> [Problem description] Could you write out each entry exactly as it reads?

(Beginning of Data extracts)

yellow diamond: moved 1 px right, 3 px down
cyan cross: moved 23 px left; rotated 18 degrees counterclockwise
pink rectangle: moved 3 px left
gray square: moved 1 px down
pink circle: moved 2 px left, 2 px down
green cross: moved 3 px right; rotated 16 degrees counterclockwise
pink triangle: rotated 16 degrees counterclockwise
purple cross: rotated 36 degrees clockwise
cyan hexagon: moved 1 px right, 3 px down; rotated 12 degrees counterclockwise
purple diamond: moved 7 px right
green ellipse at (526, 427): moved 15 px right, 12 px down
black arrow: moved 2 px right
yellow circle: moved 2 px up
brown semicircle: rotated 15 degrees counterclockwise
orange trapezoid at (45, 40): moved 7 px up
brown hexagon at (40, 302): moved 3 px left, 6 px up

(End of Data extracts)

> [Exercise solution]
yellow diamond: moved 1 px right, 3 px down
cyan cross: moved 23 px left; rotated 18 degrees counterclockwise
pink rectangle: moved 3 px left
gray square: moved 1 px down
pink circle: moved 2 px left, 2 px down
green cross: moved 3 px right; rotated 16 degrees counterclockwise
pink triangle: rotated 16 degrees counterclockwise
purple cross: rotated 36 degrees clockwise
cyan hexagon: moved 1 px right, 3 px down; rotated 12 degrees counterclockwise
purple diamond: moved 7 px right
green ellipse at (526, 427): moved 15 px right, 12 px down
black arrow: moved 2 px right
yellow circle: moved 2 px up
brown semicircle: rotated 15 degrees counterclockwise
orange trapezoid at (45, 40): moved 7 px up
brown hexagon at (40, 302): moved 3 px left, 6 px up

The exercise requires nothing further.